[Material for the task — start]

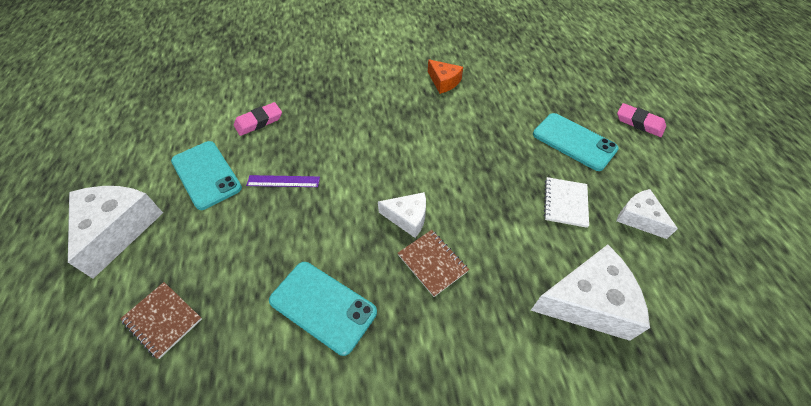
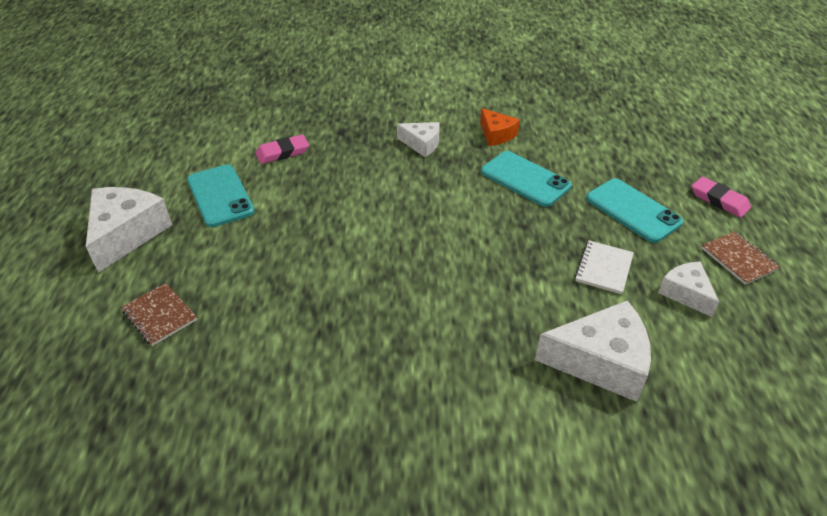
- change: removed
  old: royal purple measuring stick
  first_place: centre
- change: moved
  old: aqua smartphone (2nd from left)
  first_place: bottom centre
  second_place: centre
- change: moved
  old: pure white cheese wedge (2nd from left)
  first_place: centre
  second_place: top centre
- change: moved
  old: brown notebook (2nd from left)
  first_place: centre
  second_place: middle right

[Material for the task — finish]

# Instructions for the task
Could you filter the entries above for lines holding the string "from" and copy them?

# Expected output
  old: aqua smartphone (2nd from left)
  old: pure white cheese wedge (2nd from left)
  old: brown notebook (2nd from left)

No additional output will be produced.